What to produce: Without the pictures, set down everything in the listing exactly.

------------------------------------------------

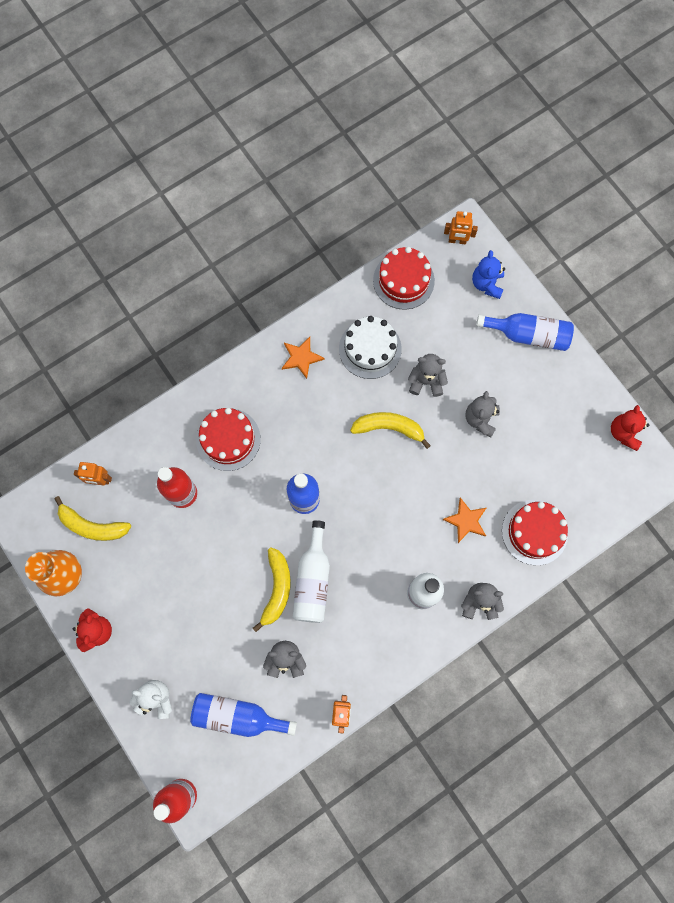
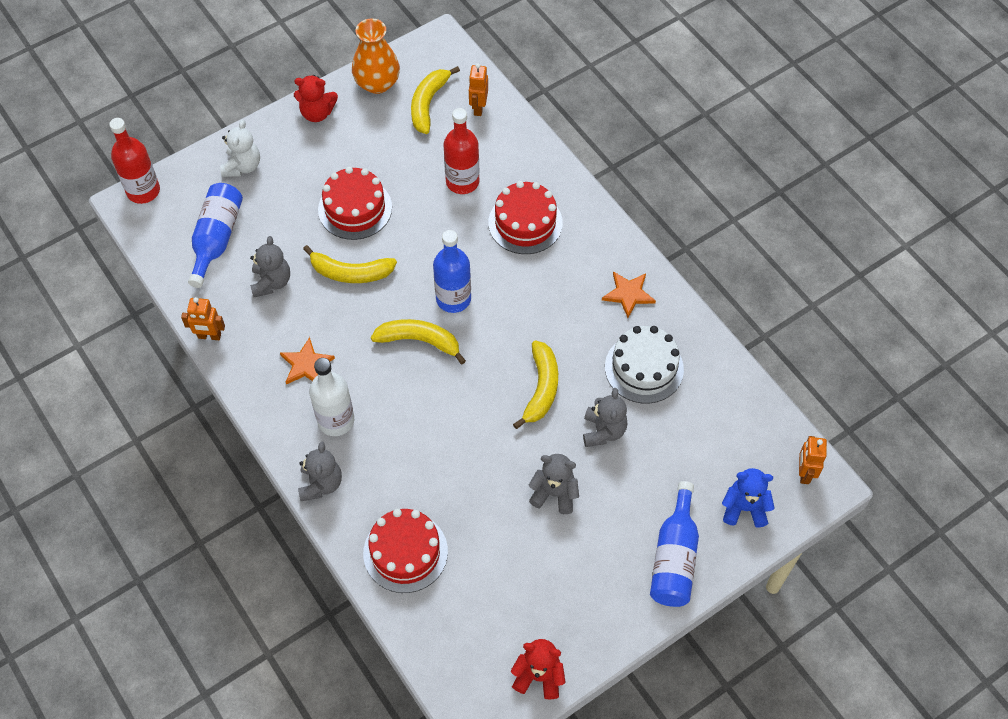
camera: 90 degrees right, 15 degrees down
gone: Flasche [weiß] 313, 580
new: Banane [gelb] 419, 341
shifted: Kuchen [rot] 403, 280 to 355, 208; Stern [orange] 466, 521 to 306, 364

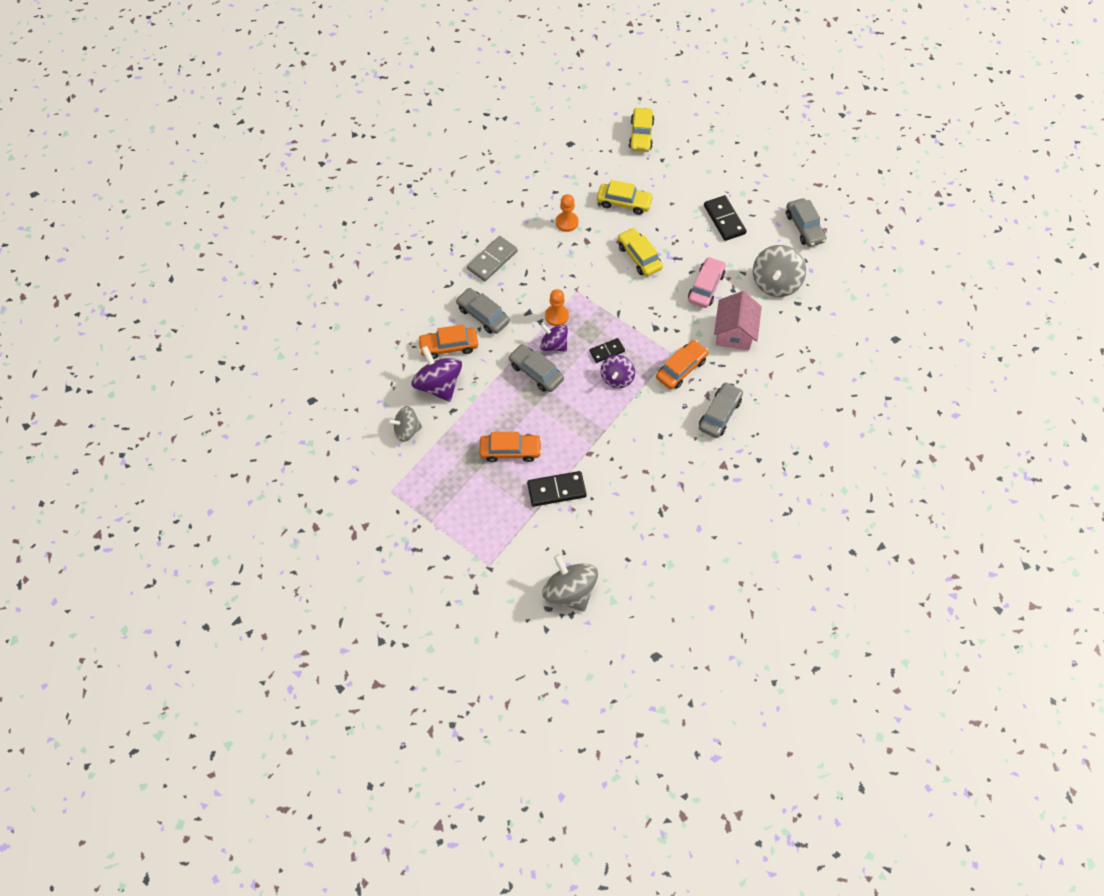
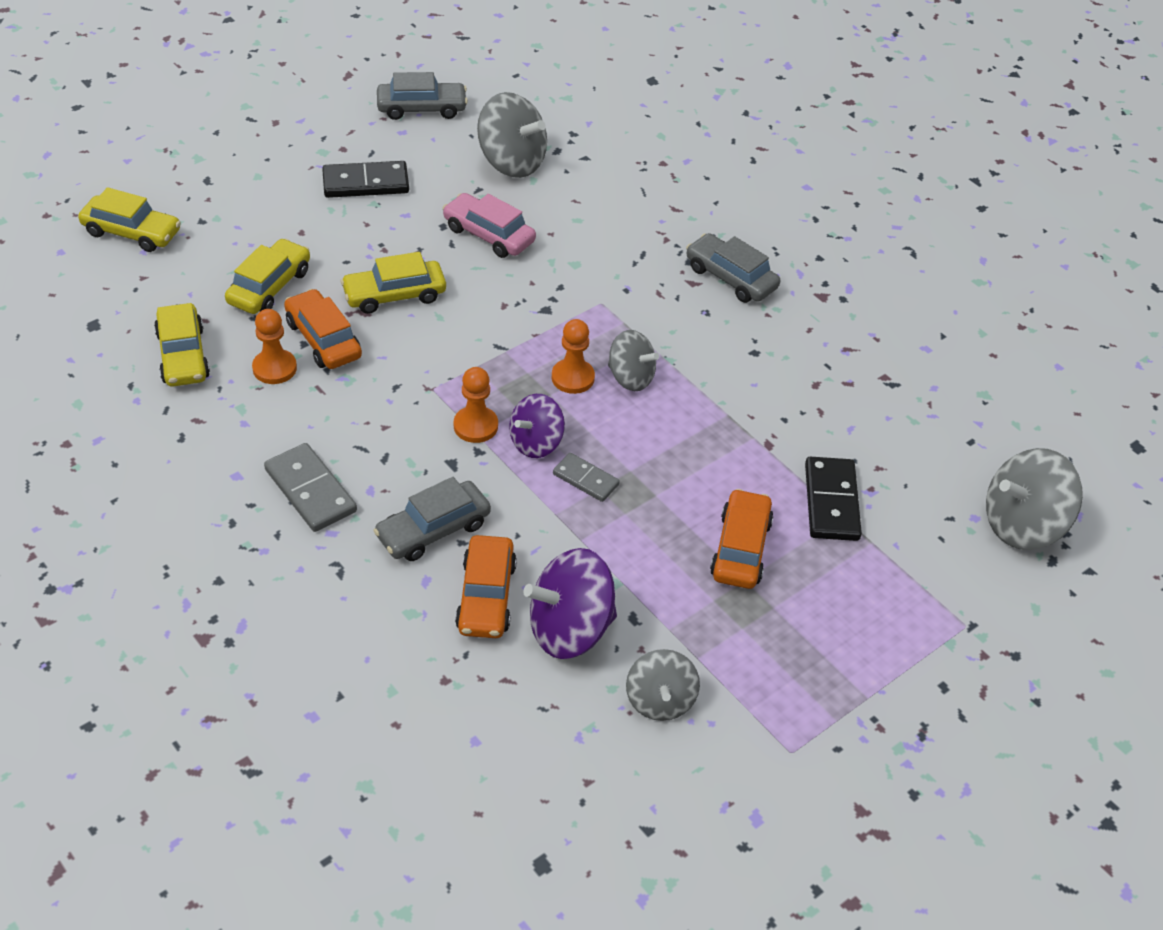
camera: 80 degrees left, 15 degrees down
gone: Haus [rosa] 734, 333
new: Auto [gelb] 183, 355
shifted: Auto [orange] 681, 369 to 323, 339
swapped: Auto [grau] 536, 372 to Dominostein [grau] 586, 479; Dominostein [schwarz] 607, 351 to Bauer [orange] 573, 378
repainted: Kreisel [lila] 617, 378 to Kreisel [grau] 630, 377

------------------------------------------------

Written solution:
camera: 90 degrees right, 15 degrees down
gone: Flasche [weiß] 313, 580
new: Banane [gelb] 419, 341
shifted: Kuchen [rot] 403, 280 to 355, 208; Stern [orange] 466, 521 to 306, 364

camera: 80 degrees left, 15 degrees down
gone: Haus [rosa] 734, 333
new: Auto [gelb] 183, 355
shifted: Auto [orange] 681, 369 to 323, 339
swapped: Auto [grau] 536, 372 to Dominostein [grau] 586, 479; Dominostein [schwarz] 607, 351 to Bauer [orange] 573, 378
repainted: Kreisel [lila] 617, 378 to Kreisel [grau] 630, 377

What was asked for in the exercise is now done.